*ACTION ITEM*: Output exactly the lines from the one with "RADIO1 pin CE: A0 -> SCK" to the close of the records below, first and last included.

Version comparison data:
::::

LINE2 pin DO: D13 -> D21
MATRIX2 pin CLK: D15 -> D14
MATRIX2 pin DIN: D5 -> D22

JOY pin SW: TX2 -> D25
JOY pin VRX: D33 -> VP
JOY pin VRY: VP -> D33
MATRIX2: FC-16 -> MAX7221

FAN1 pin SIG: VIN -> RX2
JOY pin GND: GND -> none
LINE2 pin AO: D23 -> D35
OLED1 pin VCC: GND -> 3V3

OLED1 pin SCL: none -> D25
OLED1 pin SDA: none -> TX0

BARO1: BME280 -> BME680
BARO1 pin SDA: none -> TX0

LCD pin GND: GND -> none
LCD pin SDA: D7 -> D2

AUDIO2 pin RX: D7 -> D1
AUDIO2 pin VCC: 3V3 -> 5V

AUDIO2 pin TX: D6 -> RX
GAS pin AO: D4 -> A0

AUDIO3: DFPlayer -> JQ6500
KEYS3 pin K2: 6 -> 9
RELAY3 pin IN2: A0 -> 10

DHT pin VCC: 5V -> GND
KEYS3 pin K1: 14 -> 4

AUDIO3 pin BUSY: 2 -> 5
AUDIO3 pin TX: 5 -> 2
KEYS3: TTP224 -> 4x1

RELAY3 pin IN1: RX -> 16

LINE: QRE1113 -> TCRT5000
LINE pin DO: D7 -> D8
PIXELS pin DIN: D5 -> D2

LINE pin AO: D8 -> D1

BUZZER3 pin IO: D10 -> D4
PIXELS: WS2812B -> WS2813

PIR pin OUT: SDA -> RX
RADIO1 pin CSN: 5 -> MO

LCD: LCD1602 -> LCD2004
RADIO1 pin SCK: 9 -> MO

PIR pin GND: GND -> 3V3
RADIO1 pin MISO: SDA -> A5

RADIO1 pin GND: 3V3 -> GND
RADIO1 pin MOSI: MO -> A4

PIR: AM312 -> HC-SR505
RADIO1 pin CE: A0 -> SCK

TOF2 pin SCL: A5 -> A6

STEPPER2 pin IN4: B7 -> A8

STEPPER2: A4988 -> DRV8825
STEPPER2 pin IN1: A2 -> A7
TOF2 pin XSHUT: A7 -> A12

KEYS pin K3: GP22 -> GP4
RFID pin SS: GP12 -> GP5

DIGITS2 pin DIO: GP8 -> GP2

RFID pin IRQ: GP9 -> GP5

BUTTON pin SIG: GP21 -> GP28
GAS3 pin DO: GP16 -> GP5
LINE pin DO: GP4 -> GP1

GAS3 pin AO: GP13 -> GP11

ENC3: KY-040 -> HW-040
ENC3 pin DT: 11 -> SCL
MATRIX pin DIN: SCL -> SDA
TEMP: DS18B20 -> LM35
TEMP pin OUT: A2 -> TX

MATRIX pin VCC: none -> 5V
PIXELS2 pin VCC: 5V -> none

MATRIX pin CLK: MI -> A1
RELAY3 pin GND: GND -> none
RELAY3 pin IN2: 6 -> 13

::::

*TASK SOLUTION*:
RADIO1 pin CE: A0 -> SCK

TOF2 pin SCL: A5 -> A6

STEPPER2 pin IN4: B7 -> A8

STEPPER2: A4988 -> DRV8825
STEPPER2 pin IN1: A2 -> A7
TOF2 pin XSHUT: A7 -> A12

KEYS pin K3: GP22 -> GP4
RFID pin SS: GP12 -> GP5

DIGITS2 pin DIO: GP8 -> GP2

RFID pin IRQ: GP9 -> GP5

BUTTON pin SIG: GP21 -> GP28
GAS3 pin DO: GP16 -> GP5
LINE pin DO: GP4 -> GP1

GAS3 pin AO: GP13 -> GP11

ENC3: KY-040 -> HW-040
ENC3 pin DT: 11 -> SCL
MATRIX pin DIN: SCL -> SDA
TEMP: DS18B20 -> LM35
TEMP pin OUT: A2 -> TX

MATRIX pin VCC: none -> 5V
PIXELS2 pin VCC: 5V -> none

MATRIX pin CLK: MI -> A1
RELAY3 pin GND: GND -> none
RELAY3 pin IN2: 6 -> 13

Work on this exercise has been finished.